* [WORK TO BE COMPLETED] Render all the records below as a Markdown table with the columns No. and Text. Give each non-blank line its own numbered row, and leave out the pictures.

------------------------------------------------------------------------

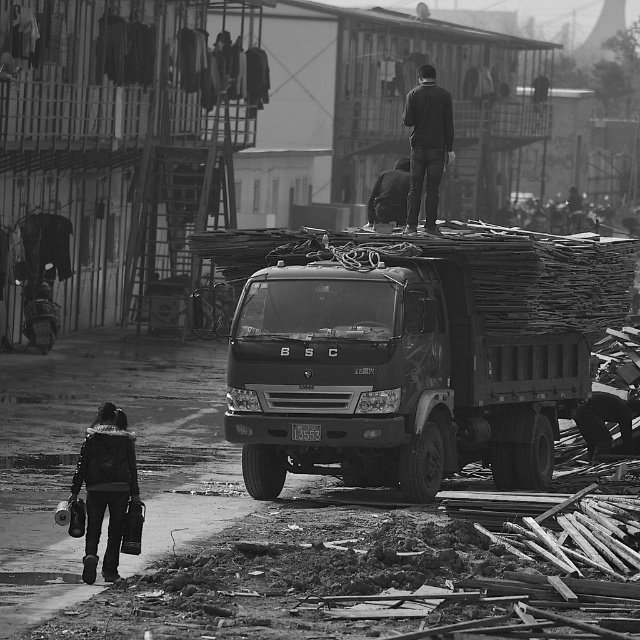
How much distance is there between dark gray metallic truck at center and dark gray fabric jacket at upper center?

dark gray metallic truck at center and dark gray fabric jacket at upper center are 10.24 feet apart from each other.

Between dark gray metallic truck at center and dark gray fabric jacket at upper center, which one has less height?

Standing shorter between the two is dark gray metallic truck at center.

Locate an element on the screen. This screenshot has width=640, height=640. dark gray metallic truck at center is located at coordinates (390, 378).

What are the coordinates of `dark gray metallic truck at center` in the screenshot? It's located at (390, 378).

How distant is black fuzzy jacket at lower left from dark fabric jacket at upper center?

The distance of black fuzzy jacket at lower left from dark fabric jacket at upper center is 7.04 meters.

Can you confirm if black fuzzy jacket at lower left is positioned to the left of dark fabric jacket at upper center?

Indeed, black fuzzy jacket at lower left is positioned on the left side of dark fabric jacket at upper center.

Where is `black fuzzy jacket at lower left`? This screenshot has height=640, width=640. black fuzzy jacket at lower left is located at coordinates (106, 486).

Is point (509, 412) more distant than point (436, 164)?

Yes.

Between dark gray metallic truck at center and dark fabric jacket at upper center, which one is positioned lower?

dark gray metallic truck at center

Is point (509, 432) positioned after point (413, 140)?

That is False.

Locate an element on the screen. The image size is (640, 640). dark gray metallic truck at center is located at coordinates (390, 378).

------------------------------------------------------------------------

* [EXERCISE SOLUTION]
| No. | Text |
|---|---|
| 1 | How much distance is there between dark gray metallic truck at center and dark gray fabric jacket at upper center? |
| 2 | dark gray metallic truck at center and dark gray fabric jacket at upper center are 10.24 feet apart from each other. |
| 3 | Between dark gray metallic truck at center and dark gray fabric jacket at upper center, which one has less height? |
| 4 | Standing shorter between the two is dark gray metallic truck at center. |
| 5 | Locate an element on the screen. This screenshot has width=640, height=640. dark gray metallic truck at center is located at coordinates (390, 378). |
| 6 | What are the coordinates of `dark gray metallic truck at center` in the screenshot? It's located at (390, 378). |
| 7 | How distant is black fuzzy jacket at lower left from dark fabric jacket at upper center? |
| 8 | The distance of black fuzzy jacket at lower left from dark fabric jacket at upper center is 7.04 meters. |
| 9 | Can you confirm if black fuzzy jacket at lower left is positioned to the left of dark fabric jacket at upper center? |
| 10 | Indeed, black fuzzy jacket at lower left is positioned on the left side of dark fabric jacket at upper center. |
| 11 | Where is `black fuzzy jacket at lower left`? This screenshot has height=640, width=640. black fuzzy jacket at lower left is located at coordinates (106, 486). |
| 12 | Is point (509, 412) more distant than point (436, 164)? |
| 13 | Yes. |
| 14 | Between dark gray metallic truck at center and dark fabric jacket at upper center, which one is positioned lower? |
| 15 | dark gray metallic truck at center |
| 16 | Is point (509, 432) positioned after point (413, 140)? |
| 17 | That is False. |
| 18 | Locate an element on the screen. The image size is (640, 640). dark gray metallic truck at center is located at coordinates (390, 378). |